---- Information shown
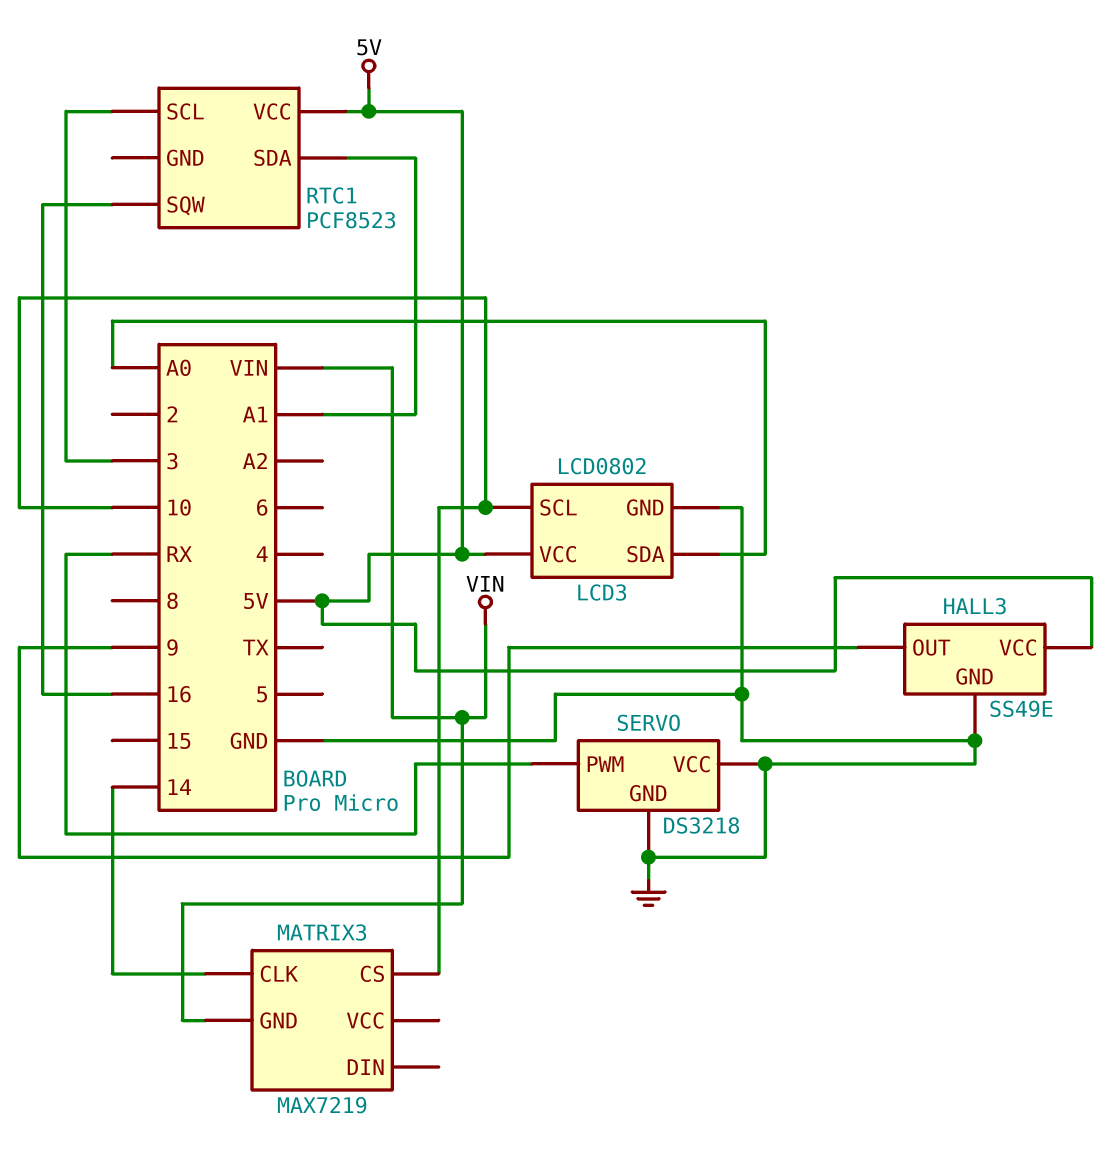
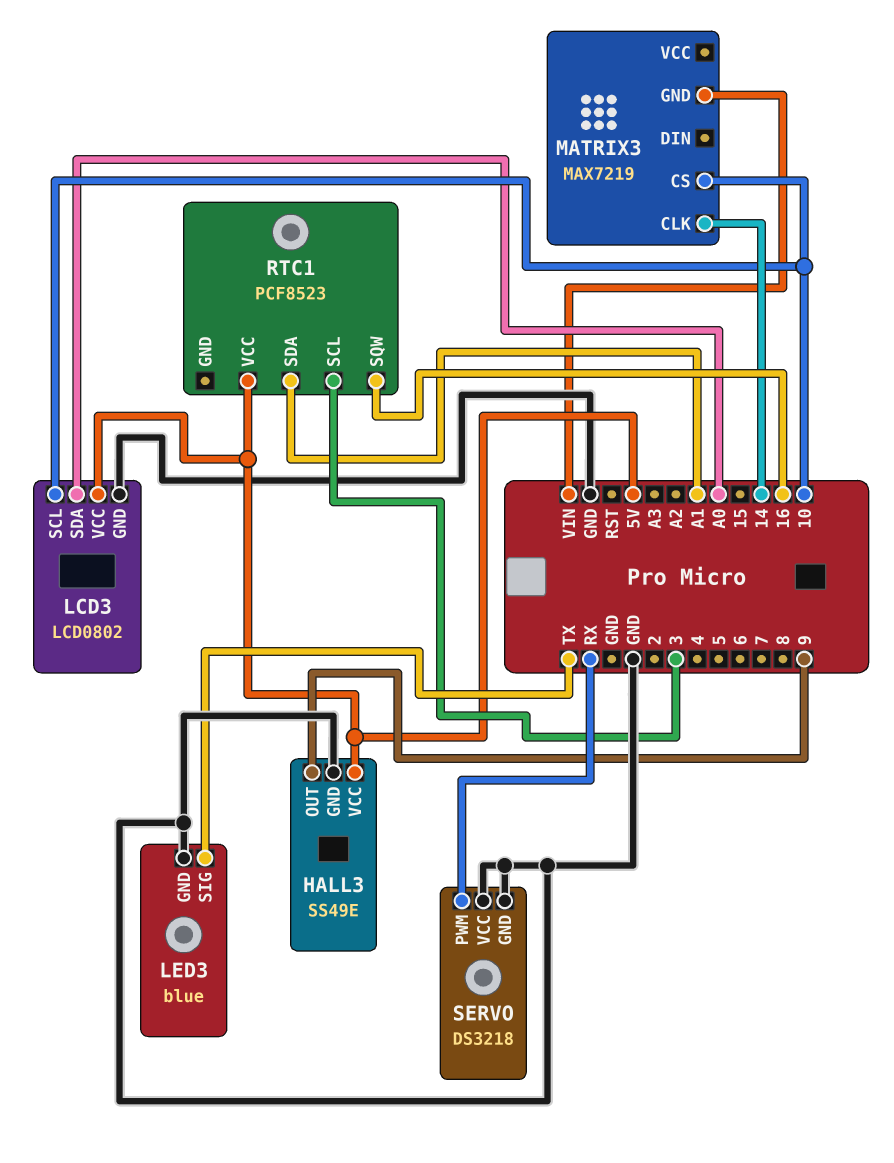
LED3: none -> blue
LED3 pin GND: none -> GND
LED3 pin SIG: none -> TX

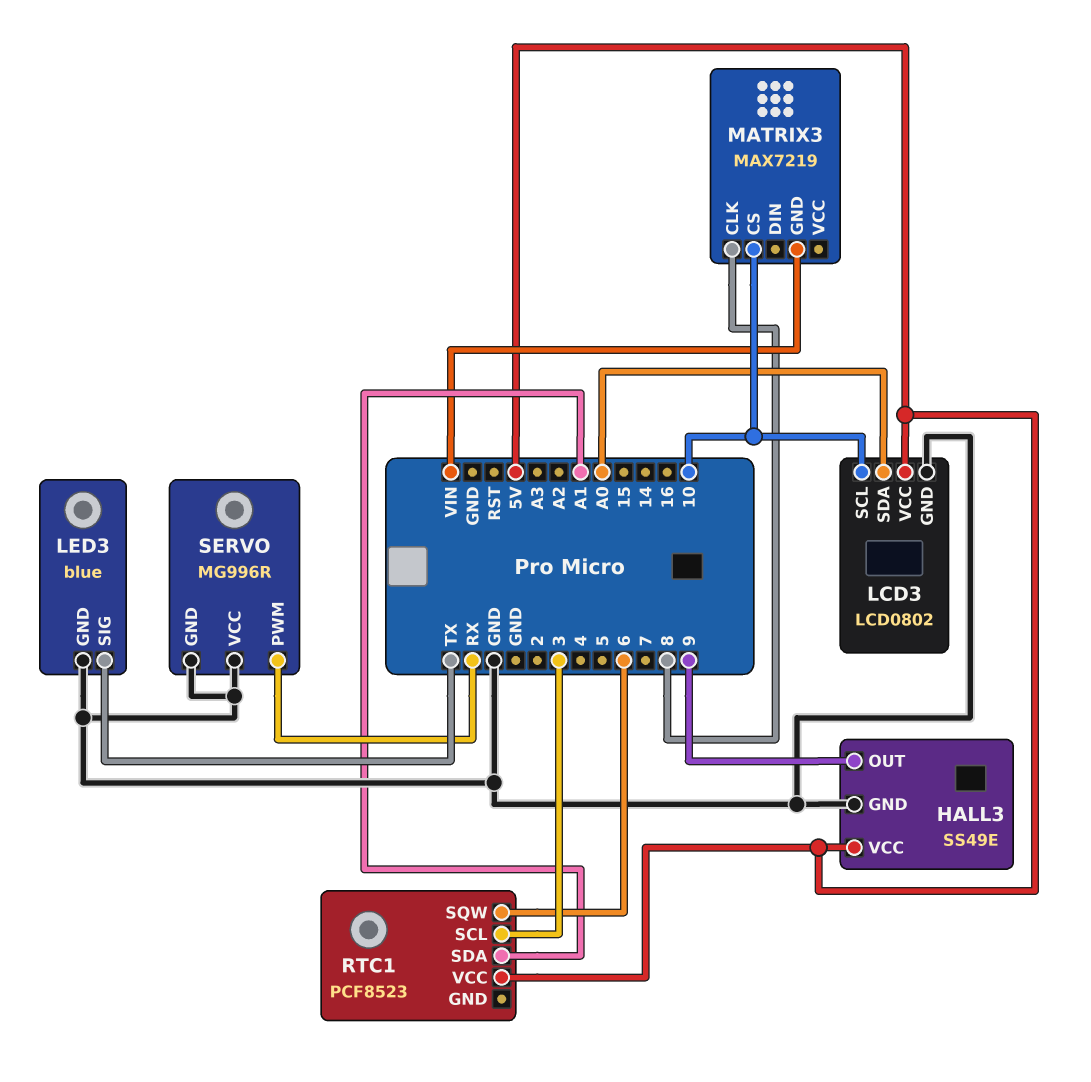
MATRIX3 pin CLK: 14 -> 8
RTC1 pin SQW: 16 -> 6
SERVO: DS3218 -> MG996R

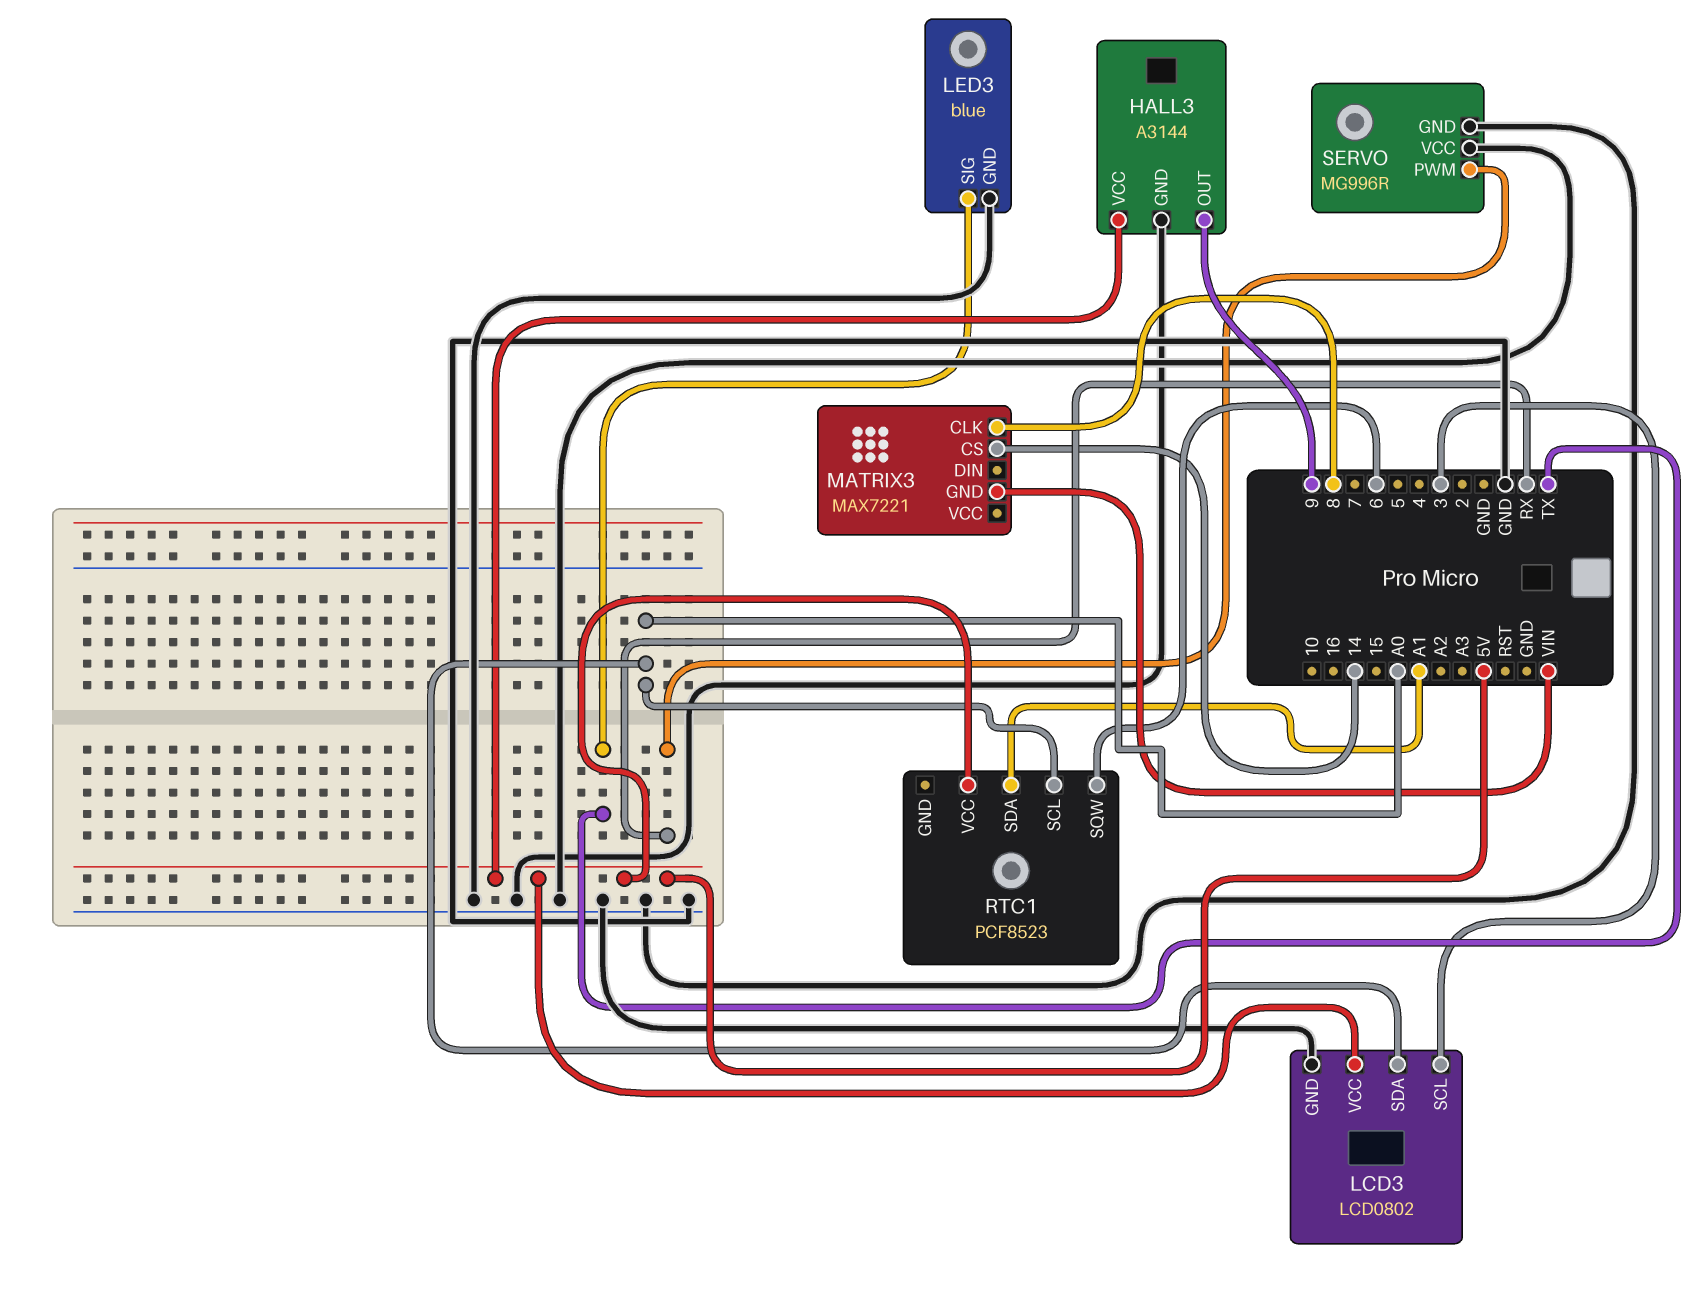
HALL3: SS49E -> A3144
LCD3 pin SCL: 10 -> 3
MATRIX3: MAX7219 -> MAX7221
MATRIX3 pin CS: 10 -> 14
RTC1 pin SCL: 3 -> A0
--------
Whenever a line of the data above includes the word "none", copy that line.

LED3: none -> blue
LED3 pin GND: none -> GND
LED3 pin SIG: none -> TX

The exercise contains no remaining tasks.